— start Provided information —
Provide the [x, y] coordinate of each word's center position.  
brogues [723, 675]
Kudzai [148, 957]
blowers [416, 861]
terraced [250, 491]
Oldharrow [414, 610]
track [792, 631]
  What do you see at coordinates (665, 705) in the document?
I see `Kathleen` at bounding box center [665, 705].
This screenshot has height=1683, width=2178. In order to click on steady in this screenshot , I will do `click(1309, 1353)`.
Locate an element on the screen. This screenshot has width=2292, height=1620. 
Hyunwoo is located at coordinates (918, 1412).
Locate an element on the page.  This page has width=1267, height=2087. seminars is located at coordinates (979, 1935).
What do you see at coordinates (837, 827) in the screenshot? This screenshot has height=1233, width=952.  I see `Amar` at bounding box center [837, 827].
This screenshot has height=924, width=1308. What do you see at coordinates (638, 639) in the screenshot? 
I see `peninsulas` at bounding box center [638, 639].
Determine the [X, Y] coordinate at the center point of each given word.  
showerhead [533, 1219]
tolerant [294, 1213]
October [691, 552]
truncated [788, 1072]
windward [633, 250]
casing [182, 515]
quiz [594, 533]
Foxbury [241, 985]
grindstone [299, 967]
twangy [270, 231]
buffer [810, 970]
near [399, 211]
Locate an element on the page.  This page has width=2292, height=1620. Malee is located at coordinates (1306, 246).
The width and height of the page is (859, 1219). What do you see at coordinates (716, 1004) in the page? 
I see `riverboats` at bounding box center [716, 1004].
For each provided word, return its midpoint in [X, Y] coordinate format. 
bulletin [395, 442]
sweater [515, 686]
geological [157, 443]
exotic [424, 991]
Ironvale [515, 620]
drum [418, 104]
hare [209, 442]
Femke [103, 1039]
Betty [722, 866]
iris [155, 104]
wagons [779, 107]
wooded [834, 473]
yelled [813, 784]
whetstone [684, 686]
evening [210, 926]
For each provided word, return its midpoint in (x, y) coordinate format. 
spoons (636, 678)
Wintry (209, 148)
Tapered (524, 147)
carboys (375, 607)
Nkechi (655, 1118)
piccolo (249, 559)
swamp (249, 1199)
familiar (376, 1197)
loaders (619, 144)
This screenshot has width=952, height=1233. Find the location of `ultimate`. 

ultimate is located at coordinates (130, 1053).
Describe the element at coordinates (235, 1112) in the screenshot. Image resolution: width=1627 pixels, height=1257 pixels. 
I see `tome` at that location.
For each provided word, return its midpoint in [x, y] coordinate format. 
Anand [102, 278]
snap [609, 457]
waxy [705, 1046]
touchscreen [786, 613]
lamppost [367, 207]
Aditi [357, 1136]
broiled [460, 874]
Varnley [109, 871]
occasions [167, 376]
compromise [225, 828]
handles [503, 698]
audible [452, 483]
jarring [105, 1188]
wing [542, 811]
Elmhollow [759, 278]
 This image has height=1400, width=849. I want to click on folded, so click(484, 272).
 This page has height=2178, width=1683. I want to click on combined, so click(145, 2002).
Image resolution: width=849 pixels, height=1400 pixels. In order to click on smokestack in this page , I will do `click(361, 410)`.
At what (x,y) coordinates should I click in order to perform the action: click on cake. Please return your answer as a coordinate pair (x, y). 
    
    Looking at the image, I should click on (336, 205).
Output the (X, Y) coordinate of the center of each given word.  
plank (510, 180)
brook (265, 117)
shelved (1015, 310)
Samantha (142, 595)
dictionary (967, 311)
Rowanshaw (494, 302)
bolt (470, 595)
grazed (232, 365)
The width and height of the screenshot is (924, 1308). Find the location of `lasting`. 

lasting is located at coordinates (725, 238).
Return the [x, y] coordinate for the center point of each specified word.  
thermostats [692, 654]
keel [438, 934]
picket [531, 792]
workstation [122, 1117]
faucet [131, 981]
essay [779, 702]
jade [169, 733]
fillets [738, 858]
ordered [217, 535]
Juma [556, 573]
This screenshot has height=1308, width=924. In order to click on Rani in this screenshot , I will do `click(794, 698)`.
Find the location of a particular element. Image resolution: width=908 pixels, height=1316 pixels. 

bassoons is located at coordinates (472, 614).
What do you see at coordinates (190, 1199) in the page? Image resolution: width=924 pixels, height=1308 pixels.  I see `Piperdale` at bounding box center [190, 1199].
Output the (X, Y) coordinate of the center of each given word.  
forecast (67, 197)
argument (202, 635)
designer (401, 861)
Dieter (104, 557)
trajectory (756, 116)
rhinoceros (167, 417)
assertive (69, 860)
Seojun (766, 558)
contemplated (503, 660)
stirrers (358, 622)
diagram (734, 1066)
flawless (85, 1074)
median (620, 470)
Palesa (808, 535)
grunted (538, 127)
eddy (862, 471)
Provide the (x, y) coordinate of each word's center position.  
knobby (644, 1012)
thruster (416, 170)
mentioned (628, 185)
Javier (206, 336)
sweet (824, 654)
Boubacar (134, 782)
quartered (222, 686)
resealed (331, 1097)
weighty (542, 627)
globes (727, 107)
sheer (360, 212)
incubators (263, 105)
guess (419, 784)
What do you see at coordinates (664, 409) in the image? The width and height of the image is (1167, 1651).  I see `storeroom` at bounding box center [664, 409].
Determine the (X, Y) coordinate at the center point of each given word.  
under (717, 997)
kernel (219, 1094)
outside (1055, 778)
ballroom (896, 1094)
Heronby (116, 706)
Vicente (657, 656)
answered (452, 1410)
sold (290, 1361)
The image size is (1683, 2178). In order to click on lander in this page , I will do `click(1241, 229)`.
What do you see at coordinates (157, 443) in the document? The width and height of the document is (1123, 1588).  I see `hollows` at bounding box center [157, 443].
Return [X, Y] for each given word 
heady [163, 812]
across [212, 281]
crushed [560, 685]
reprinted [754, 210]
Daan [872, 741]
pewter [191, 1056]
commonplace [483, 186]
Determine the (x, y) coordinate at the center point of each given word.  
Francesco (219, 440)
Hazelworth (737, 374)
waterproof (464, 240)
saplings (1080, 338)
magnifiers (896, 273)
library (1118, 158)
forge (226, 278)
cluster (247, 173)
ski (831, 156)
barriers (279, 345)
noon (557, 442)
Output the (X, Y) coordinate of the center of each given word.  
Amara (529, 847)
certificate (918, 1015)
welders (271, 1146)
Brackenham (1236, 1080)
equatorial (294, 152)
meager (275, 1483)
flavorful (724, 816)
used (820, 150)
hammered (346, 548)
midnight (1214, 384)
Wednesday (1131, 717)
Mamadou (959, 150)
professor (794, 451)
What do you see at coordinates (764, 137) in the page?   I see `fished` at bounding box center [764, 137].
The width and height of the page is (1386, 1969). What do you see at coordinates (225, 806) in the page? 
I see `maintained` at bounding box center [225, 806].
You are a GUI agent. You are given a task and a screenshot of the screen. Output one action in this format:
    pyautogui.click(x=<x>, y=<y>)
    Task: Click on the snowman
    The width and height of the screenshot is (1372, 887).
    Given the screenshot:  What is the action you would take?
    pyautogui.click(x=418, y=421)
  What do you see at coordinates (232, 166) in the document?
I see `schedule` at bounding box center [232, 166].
— end Provided information —
### Stated task
Reproduce every one of the entries above, substituting "center point" for each occurrence of "midpoint" and leaving all other text unchanged.

### Answer for the task
Provide the [x, y] coordinate of each word's center position.  
brogues [723, 675]
Kudzai [148, 957]
blowers [416, 861]
terraced [250, 491]
Oldharrow [414, 610]
track [792, 631]
  What do you see at coordinates (665, 705) in the document?
I see `Kathleen` at bounding box center [665, 705].
This screenshot has height=1683, width=2178. In order to click on steady in this screenshot , I will do `click(1309, 1353)`.
Locate an element on the screen. This screenshot has width=2292, height=1620. 
Hyunwoo is located at coordinates (918, 1412).
Locate an element on the page.  This page has width=1267, height=2087. seminars is located at coordinates (979, 1935).
What do you see at coordinates (837, 827) in the screenshot? This screenshot has height=1233, width=952.  I see `Amar` at bounding box center [837, 827].
This screenshot has height=924, width=1308. What do you see at coordinates (638, 639) in the screenshot? 
I see `peninsulas` at bounding box center [638, 639].
Determine the [X, Y] coordinate at the center point of each given word.  
showerhead [533, 1219]
tolerant [294, 1213]
October [691, 552]
truncated [788, 1072]
windward [633, 250]
casing [182, 515]
quiz [594, 533]
Foxbury [241, 985]
grindstone [299, 967]
twangy [270, 231]
buffer [810, 970]
near [399, 211]
Locate an element on the page.  This page has width=2292, height=1620. Malee is located at coordinates (1306, 246).
The width and height of the page is (859, 1219). What do you see at coordinates (716, 1004) in the page? 
I see `riverboats` at bounding box center [716, 1004].
For each provided word, return its center point in [X, Y] coordinate format. 
bulletin [395, 442]
sweater [515, 686]
geological [157, 443]
exotic [424, 991]
Ironvale [515, 620]
drum [418, 104]
hare [209, 442]
Femke [103, 1039]
Betty [722, 866]
iris [155, 104]
wagons [779, 107]
wooded [834, 473]
yelled [813, 784]
whetstone [684, 686]
evening [210, 926]
For each provided word, return its center point in (x, y) coordinate format. 
spoons (636, 678)
Wintry (209, 148)
Tapered (524, 147)
carboys (375, 607)
Nkechi (655, 1118)
piccolo (249, 559)
swamp (249, 1199)
familiar (376, 1197)
loaders (619, 144)
This screenshot has width=952, height=1233. Find the location of `ultimate`. 

ultimate is located at coordinates (130, 1053).
Describe the element at coordinates (235, 1112) in the screenshot. Image resolution: width=1627 pixels, height=1257 pixels. 
I see `tome` at that location.
For each provided word, return its center point in [x, y] coordinate format. 
Anand [102, 278]
snap [609, 457]
waxy [705, 1046]
touchscreen [786, 613]
lamppost [367, 207]
Aditi [357, 1136]
broiled [460, 874]
Varnley [109, 871]
occasions [167, 376]
compromise [225, 828]
handles [503, 698]
audible [452, 483]
jarring [105, 1188]
wing [542, 811]
Elmhollow [759, 278]
 This image has height=1400, width=849. I want to click on folded, so click(484, 272).
 This page has height=2178, width=1683. I want to click on combined, so click(145, 2002).
Image resolution: width=849 pixels, height=1400 pixels. In order to click on smokestack in this page , I will do `click(361, 410)`.
At what (x,y) coordinates should I click in order to perform the action: click on cake. Please return your answer as a coordinate pair (x, y). 
    
    Looking at the image, I should click on (336, 205).
Output the (X, Y) coordinate of the center of each given word.  
plank (510, 180)
brook (265, 117)
shelved (1015, 310)
Samantha (142, 595)
dictionary (967, 311)
Rowanshaw (494, 302)
bolt (470, 595)
grazed (232, 365)
The width and height of the screenshot is (924, 1308). Find the location of `lasting`. 

lasting is located at coordinates (725, 238).
Return the [x, y] coordinate for the center point of each specified word.  
thermostats [692, 654]
keel [438, 934]
picket [531, 792]
workstation [122, 1117]
faucet [131, 981]
essay [779, 702]
jade [169, 733]
fillets [738, 858]
ordered [217, 535]
Juma [556, 573]
This screenshot has height=1308, width=924. In order to click on Rani in this screenshot , I will do `click(794, 698)`.
Find the location of a particular element. Image resolution: width=908 pixels, height=1316 pixels. 

bassoons is located at coordinates (472, 614).
What do you see at coordinates (190, 1199) in the page? Image resolution: width=924 pixels, height=1308 pixels.  I see `Piperdale` at bounding box center [190, 1199].
Output the (X, Y) coordinate of the center of each given word.  
forecast (67, 197)
argument (202, 635)
designer (401, 861)
Dieter (104, 557)
trajectory (756, 116)
rhinoceros (167, 417)
assertive (69, 860)
Seojun (766, 558)
contemplated (503, 660)
stirrers (358, 622)
diagram (734, 1066)
flawless (85, 1074)
median (620, 470)
Palesa (808, 535)
grunted (538, 127)
eddy (862, 471)
Provide the (x, y) coordinate of each word's center position.  
knobby (644, 1012)
thruster (416, 170)
mentioned (628, 185)
Javier (206, 336)
sweet (824, 654)
Boubacar (134, 782)
quartered (222, 686)
resealed (331, 1097)
weighty (542, 627)
globes (727, 107)
sheer (360, 212)
incubators (263, 105)
guess (419, 784)
What do you see at coordinates (664, 409) in the image? The width and height of the image is (1167, 1651).  I see `storeroom` at bounding box center [664, 409].
Determine the (X, Y) coordinate at the center point of each given word.  
under (717, 997)
kernel (219, 1094)
outside (1055, 778)
ballroom (896, 1094)
Heronby (116, 706)
Vicente (657, 656)
answered (452, 1410)
sold (290, 1361)
The image size is (1683, 2178). In order to click on lander in this page , I will do `click(1241, 229)`.
What do you see at coordinates (157, 443) in the document? The width and height of the document is (1123, 1588).  I see `hollows` at bounding box center [157, 443].
Return [X, Y] for each given word 
heady [163, 812]
across [212, 281]
crushed [560, 685]
reprinted [754, 210]
Daan [872, 741]
pewter [191, 1056]
commonplace [483, 186]
Determine the (x, y) coordinate at the center point of each given word.  
Francesco (219, 440)
Hazelworth (737, 374)
waterproof (464, 240)
saplings (1080, 338)
magnifiers (896, 273)
library (1118, 158)
forge (226, 278)
cluster (247, 173)
ski (831, 156)
barriers (279, 345)
noon (557, 442)
Output the (X, Y) coordinate of the center of each given word.  
Amara (529, 847)
certificate (918, 1015)
welders (271, 1146)
Brackenham (1236, 1080)
equatorial (294, 152)
meager (275, 1483)
flavorful (724, 816)
used (820, 150)
hammered (346, 548)
midnight (1214, 384)
Wednesday (1131, 717)
Mamadou (959, 150)
professor (794, 451)
What do you see at coordinates (764, 137) in the page?   I see `fished` at bounding box center [764, 137].
The width and height of the page is (1386, 1969). What do you see at coordinates (225, 806) in the page? 
I see `maintained` at bounding box center [225, 806].
You are a GUI agent. You are given a task and a screenshot of the screen. Output one action in this format:
    pyautogui.click(x=<x>, y=<y>)
    Task: Click on the snowman
    The width and height of the screenshot is (1372, 887).
    Given the screenshot:  What is the action you would take?
    pyautogui.click(x=418, y=421)
  What do you see at coordinates (232, 166) in the document?
I see `schedule` at bounding box center [232, 166].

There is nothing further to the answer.